DATA SUPPLIED: Begin

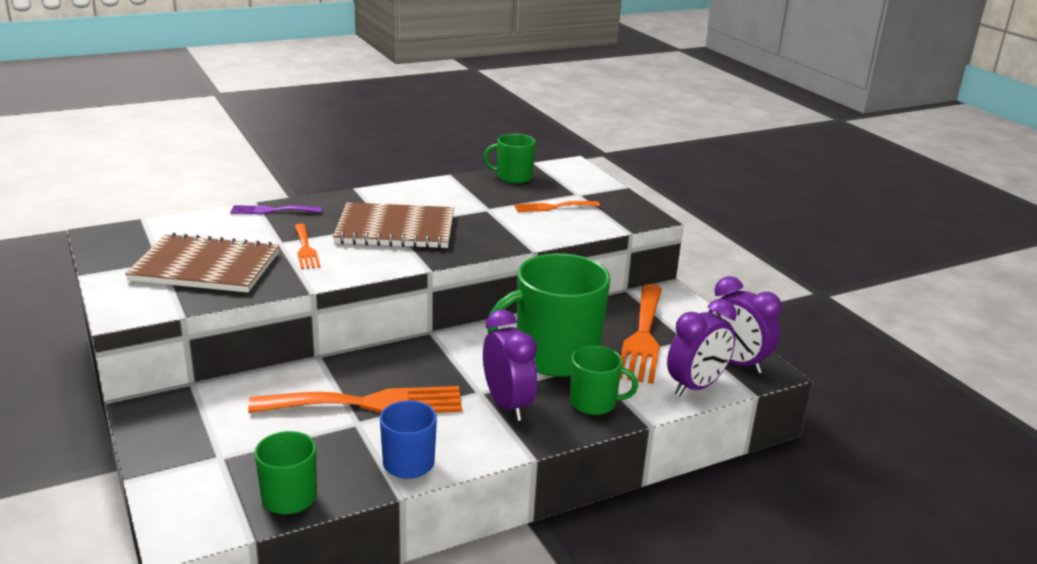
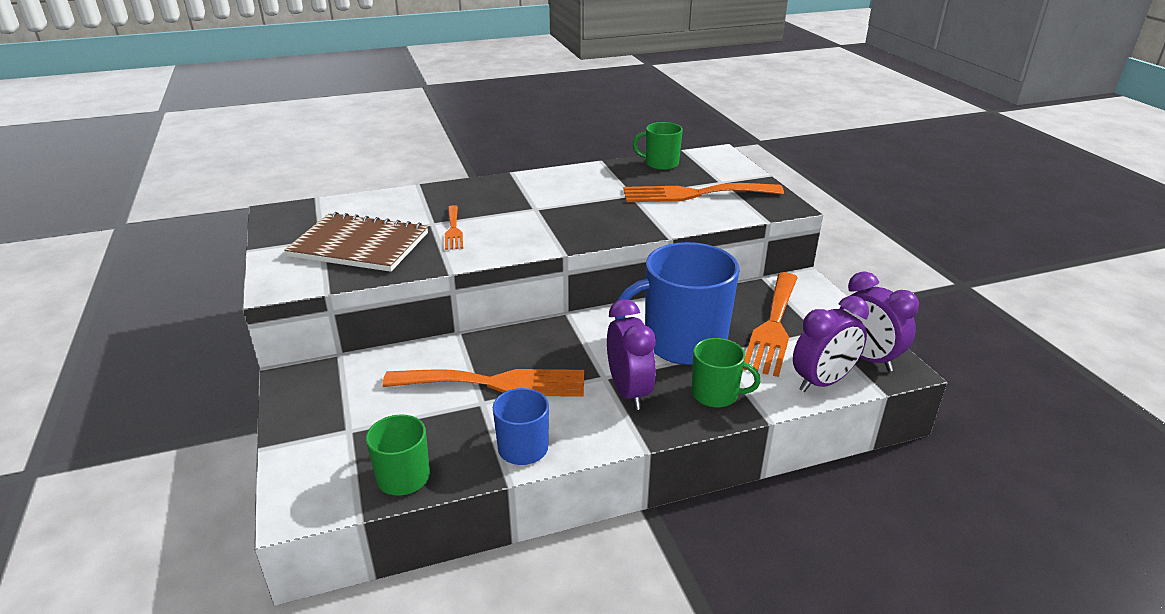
camera: 10 degrees right, 5 degrees up
purple fork [230,205,322,214] -> none
brown notebook [333,202,454,249] -> none
green mug [487,253,611,377] -> blue mug [615,242,739,365]
orange fork [514,201,600,212] -> orange fork [624,183,784,202], size x1.92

DATA SUPPLIED: End

> EXERCISE PROMPT: From the line holding "brown notebook [333,202,454,249] -> none" down to the final line above, quote every line exactly and only those lines.

> EXERCISE RESULT:
brown notebook [333,202,454,249] -> none
green mug [487,253,611,377] -> blue mug [615,242,739,365]
orange fork [514,201,600,212] -> orange fork [624,183,784,202], size x1.92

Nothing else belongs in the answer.